What you need to do =
All lines below must be repeated exactly, with the pictures omitted.

(The input)

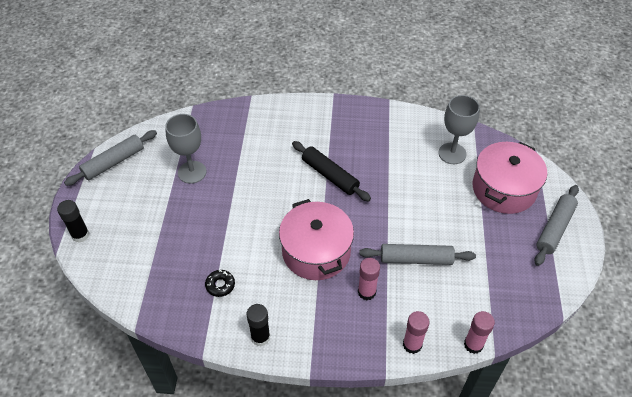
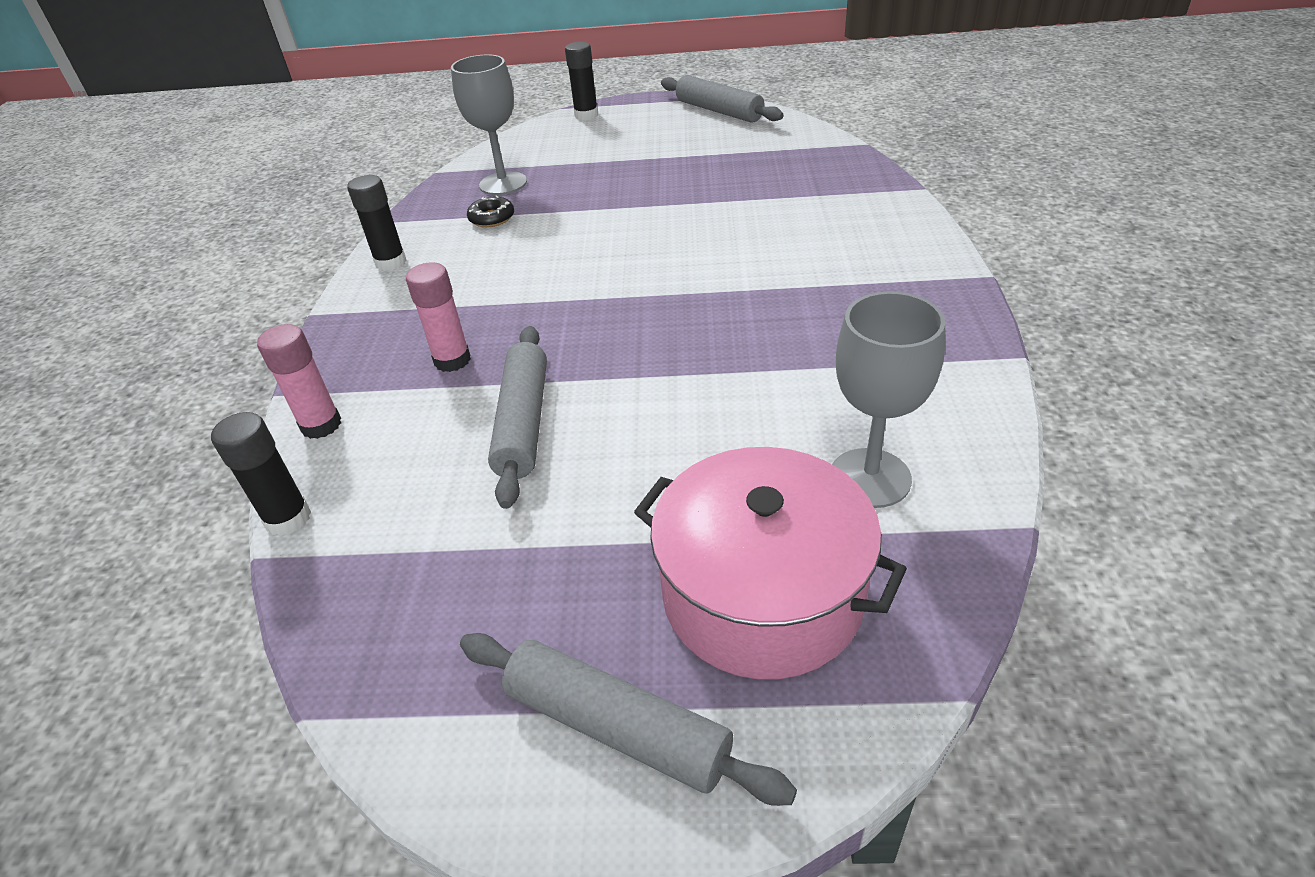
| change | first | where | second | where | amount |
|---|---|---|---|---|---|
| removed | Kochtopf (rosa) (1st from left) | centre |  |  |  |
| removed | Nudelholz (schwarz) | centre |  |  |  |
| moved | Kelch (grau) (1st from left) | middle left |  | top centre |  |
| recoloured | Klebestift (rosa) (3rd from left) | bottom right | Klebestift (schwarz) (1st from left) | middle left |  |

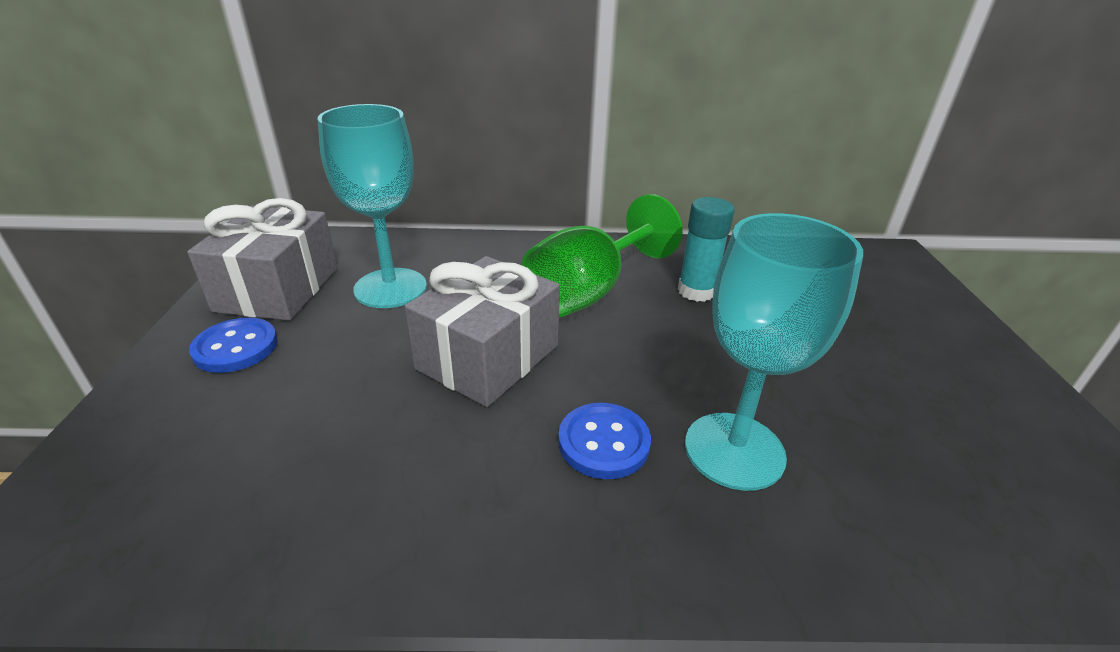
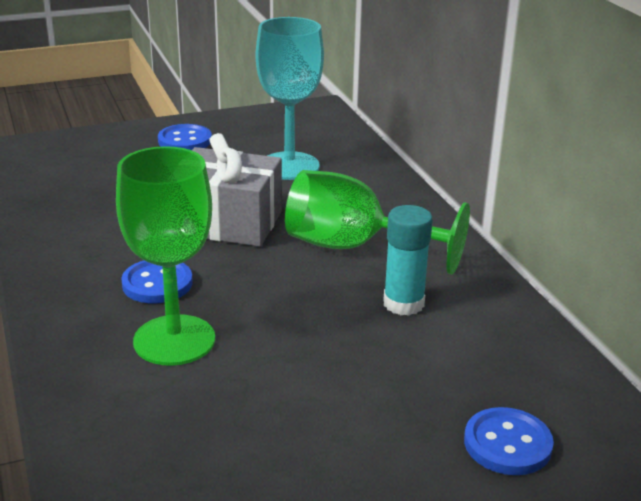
| change | first | where | second | where | amount |
|---|---|---|---|---|---|
| removed | Geschenk (grau) (1st from left) | middle left |  |  |  |
| added |  |  | Knopf (blau) (3rd from left) | bottom right |  |
| recoloured | Kelch (türkis) (2nd from left) | middle right | Kelch (grün) (1st from left) | middle left |  |

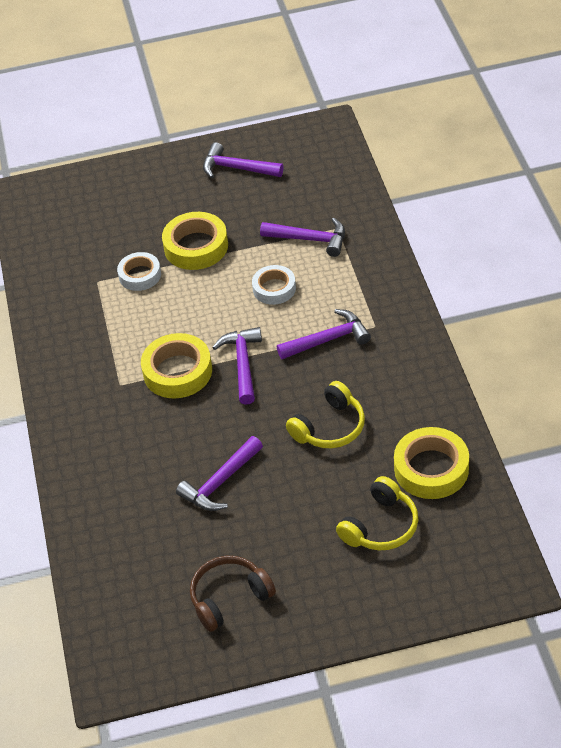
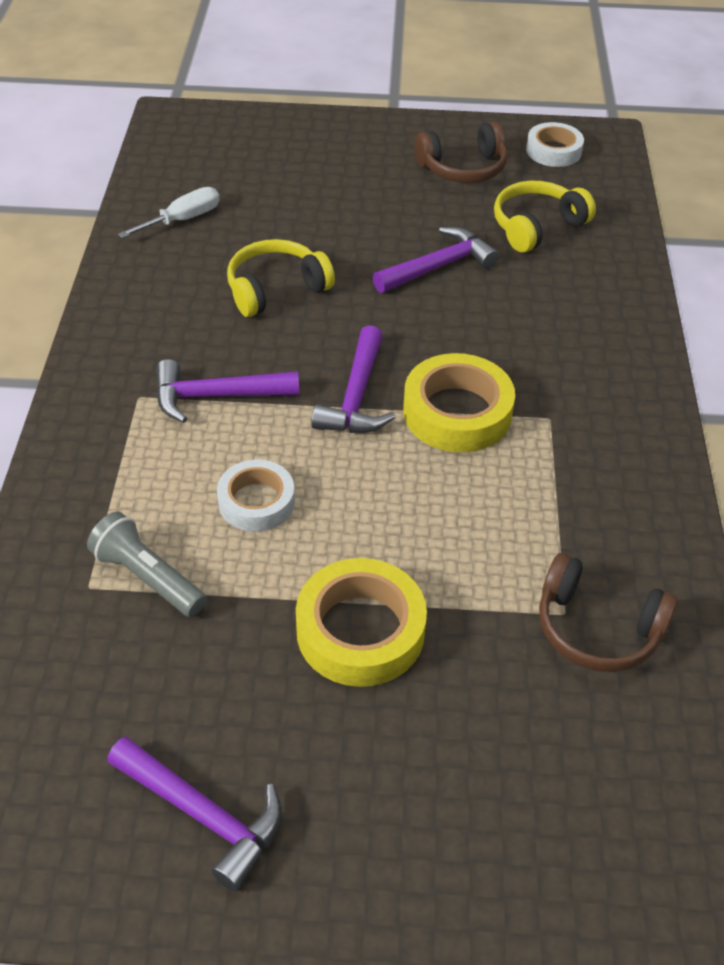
| change | first | where | second | where | amount |
|---|---|---|---|---|---|
| added |  |  | Kopfhörer (braun) (2nd from left) | middle right |  |
| moved | Klebeband (weiß) (1st from left in the first image) | middle left | Klebeband (weiß) (2nd from left) | top right |  |
| moved | Kopfhörer (gelb) (2nd from left) | bottom right |  | top right |  |
| replaced | Hammer (lila) (4th from left) | top centre | Taschenlampe (grau) | middle left |  |
| replaced | Klebeband (gelb) (3rd from left) | middle right | Schraubenzieher (weiß) | top left |  |

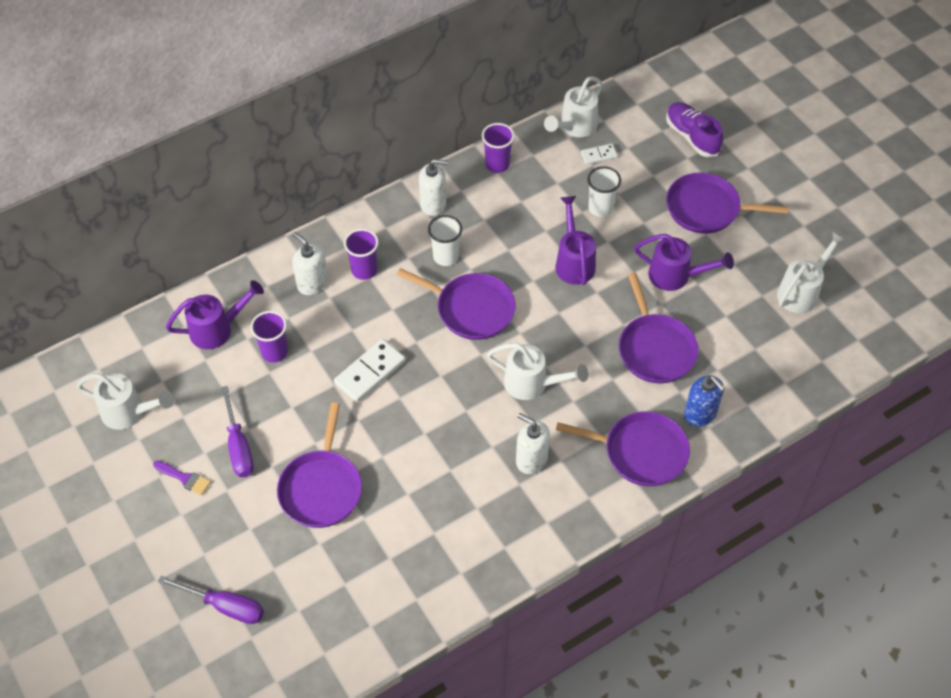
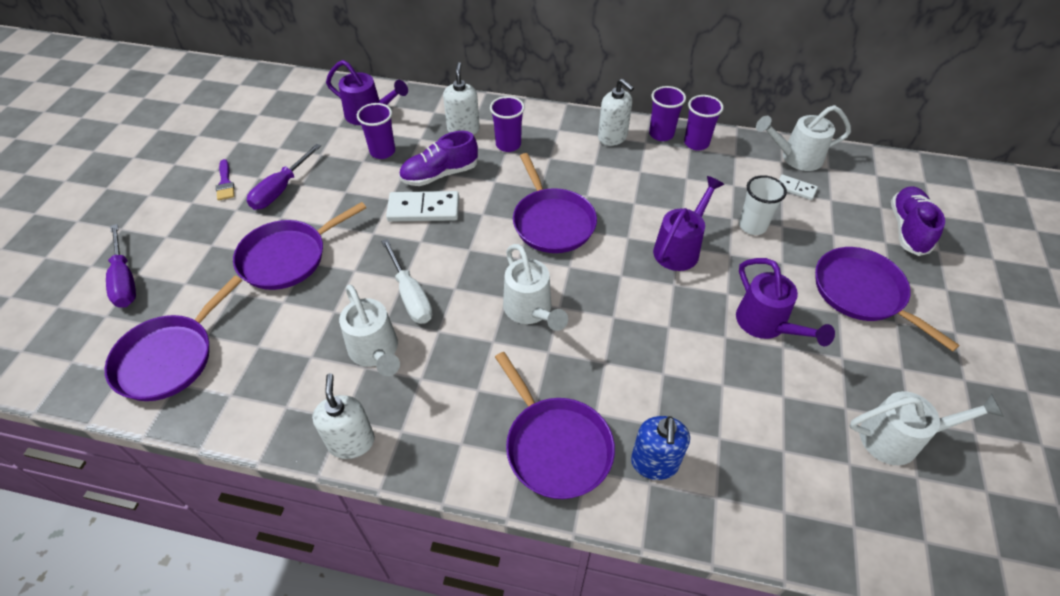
| change | first | where | second | where | amount |
|---|---|---|---|---|---|
| removed | Becher (weiß) (1st from left) | centre |  |  |  |
| added |  |  | Schraubenzieher (weiß) | centre |  |
| added |  |  | Schuh (lila) (1st from left) | top centre |  |
| added |  |  | Becher (lila) (3rd from left) | top centre |  |
| moved | Gießkanne (weiß) (1st from left) | middle left |  | centre |  |
| moved | Seifenspender (weiß) (3rd from left in the first image) | centre | Seifenspender (weiß) (1st from left) | bottom left |  |
| moved | Pfanne (lila) (4th from left in the first image) | middle right | Pfanne (lila) (1st from left) | middle left |  |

(End The input)

Response =
| change | first | where | second | where | amount |
|---|---|---|---|---|---|
| removed | Kochtopf (rosa) (1st from left) | centre |  |  |  |
| removed | Nudelholz (schwarz) | centre |  |  |  |
| moved | Kelch (grau) (1st from left) | middle left |  | top centre |  |
| recoloured | Klebestift (rosa) (3rd from left) | bottom right | Klebestift (schwarz) (1st from left) | middle left |  |

| change | first | where | second | where | amount |
|---|---|---|---|---|---|
| removed | Geschenk (grau) (1st from left) | middle left |  |  |  |
| added |  |  | Knopf (blau) (3rd from left) | bottom right |  |
| recoloured | Kelch (türkis) (2nd from left) | middle right | Kelch (grün) (1st from left) | middle left |  |

| change | first | where | second | where | amount |
|---|---|---|---|---|---|
| added |  |  | Kopfhörer (braun) (2nd from left) | middle right |  |
| moved | Klebeband (weiß) (1st from left in the first image) | middle left | Klebeband (weiß) (2nd from left) | top right |  |
| moved | Kopfhörer (gelb) (2nd from left) | bottom right |  | top right |  |
| replaced | Hammer (lila) (4th from left) | top centre | Taschenlampe (grau) | middle left |  |
| replaced | Klebeband (gelb) (3rd from left) | middle right | Schraubenzieher (weiß) | top left |  |

| change | first | where | second | where | amount |
|---|---|---|---|---|---|
| removed | Becher (weiß) (1st from left) | centre |  |  |  |
| added |  |  | Schraubenzieher (weiß) | centre |  |
| added |  |  | Schuh (lila) (1st from left) | top centre |  |
| added |  |  | Becher (lila) (3rd from left) | top centre |  |
| moved | Gießkanne (weiß) (1st from left) | middle left |  | centre |  |
| moved | Seifenspender (weiß) (3rd from left in the first image) | centre | Seifenspender (weiß) (1st from left) | bottom left |  |
| moved | Pfanne (lila) (4th from left in the first image) | middle right | Pfanne (lila) (1st from left) | middle left |  |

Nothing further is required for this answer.